# YOUR GOAL
Transcribe every record exactly.

# Stored data entries
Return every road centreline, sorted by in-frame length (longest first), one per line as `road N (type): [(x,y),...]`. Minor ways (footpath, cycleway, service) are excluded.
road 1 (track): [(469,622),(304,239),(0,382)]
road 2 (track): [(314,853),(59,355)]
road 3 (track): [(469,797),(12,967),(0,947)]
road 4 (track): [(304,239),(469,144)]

# ANSWER BOX
Return every road centreline, sorted by in-frame length (longest first), one per line as `road N (type): [(x,y),...]`. Minor ways (footpath, cycleway, service) are excluded.
road 1 (track): [(469,622),(304,239),(0,382)]
road 2 (track): [(314,853),(59,355)]
road 3 (track): [(469,797),(12,967),(0,947)]
road 4 (track): [(304,239),(469,144)]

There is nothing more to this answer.